_YOUR ASSIGNMENT_
Which lines of the data below contain "orange"? Please show them all.

==== AVAILABLE DATA ====

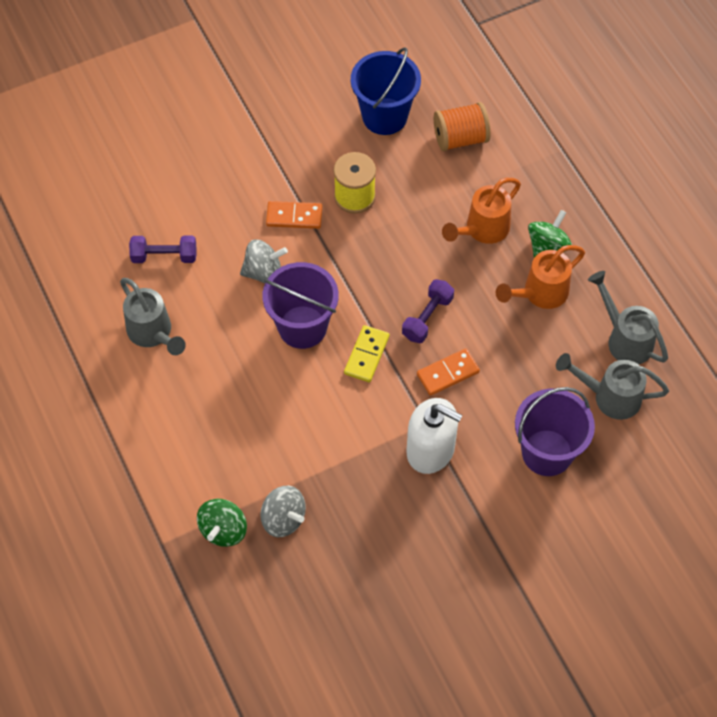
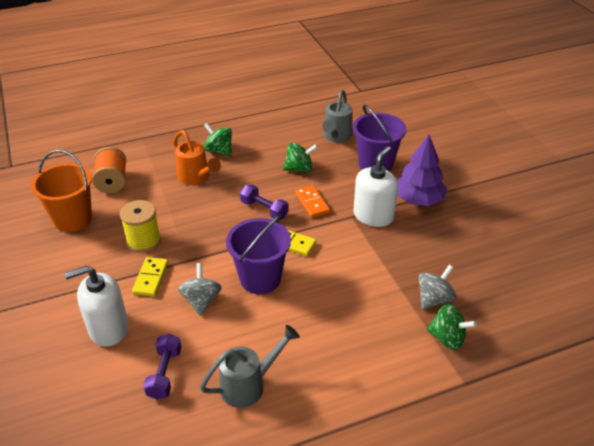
camera: 85 degrees left, 20 degrees down
(219, 194) = (108, 328): none -> white soap dispenser
(294, 217) = (151, 278): orange domino -> yellow domino
(384, 116) = (73, 219): blue bucket -> orange bucket
(473, 509) = (418, 199): none -> purple tree
(521, 352) = (299, 169): none -> green spinning top
(540, 293) = (255, 157): orange watering can -> none
(625, 339) = (295, 127): grey watering can -> none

====

_EXERCISE RESPONSE_
(294, 217) = (151, 278): orange domino -> yellow domino
(384, 116) = (73, 219): blue bucket -> orange bucket
(540, 293) = (255, 157): orange watering can -> none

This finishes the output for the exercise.